* DATA RECORDS *
⁂

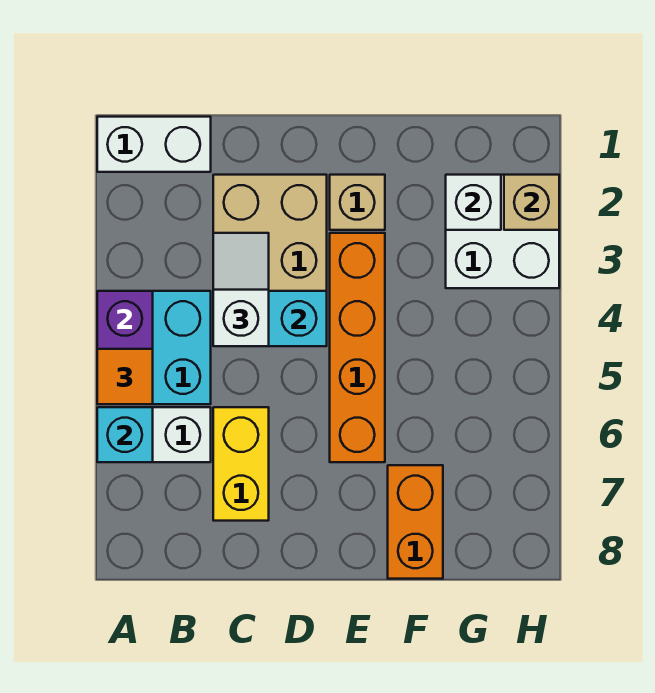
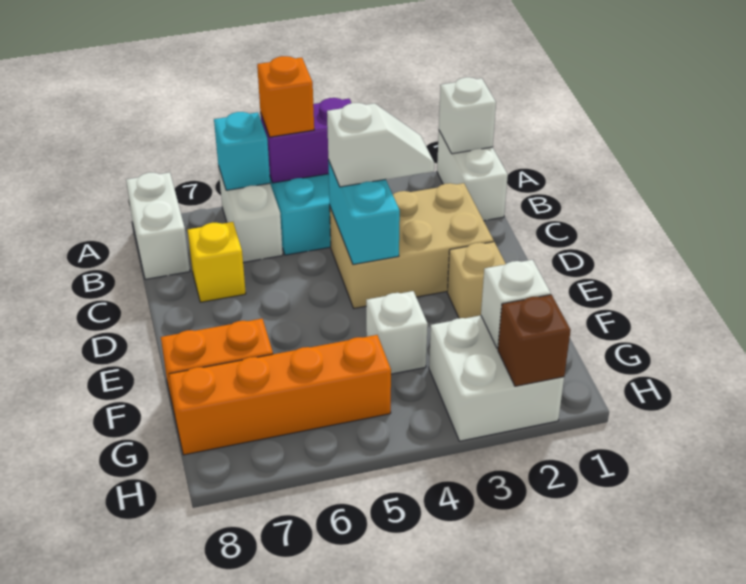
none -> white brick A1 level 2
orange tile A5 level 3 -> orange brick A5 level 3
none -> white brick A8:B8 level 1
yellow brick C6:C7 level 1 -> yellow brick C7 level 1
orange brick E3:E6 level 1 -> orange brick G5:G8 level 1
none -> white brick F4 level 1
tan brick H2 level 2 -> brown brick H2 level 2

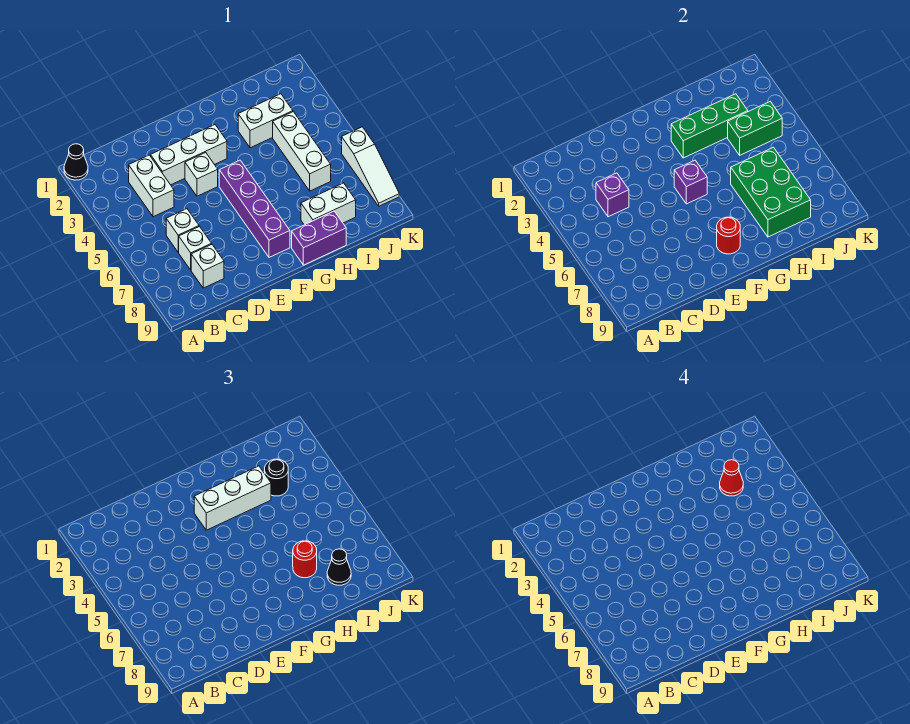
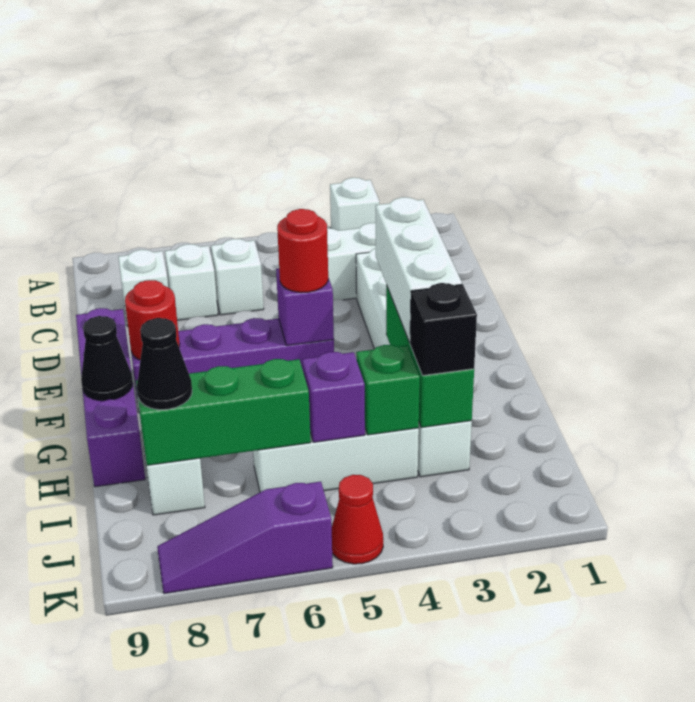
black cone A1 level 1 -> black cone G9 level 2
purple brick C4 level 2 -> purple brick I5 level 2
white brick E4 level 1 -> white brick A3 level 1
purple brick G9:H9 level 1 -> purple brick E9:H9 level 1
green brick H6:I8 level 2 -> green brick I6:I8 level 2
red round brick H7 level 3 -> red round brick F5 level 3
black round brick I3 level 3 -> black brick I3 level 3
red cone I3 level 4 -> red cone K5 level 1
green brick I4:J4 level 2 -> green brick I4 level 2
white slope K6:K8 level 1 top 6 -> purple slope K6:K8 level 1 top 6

⁂

* YOUR ASSIGNMENT *
From the data above, copy each line that holds "cone".

* YOUR RESPONSE *
black cone A1 level 1 -> black cone G9 level 2
red cone I3 level 4 -> red cone K5 level 1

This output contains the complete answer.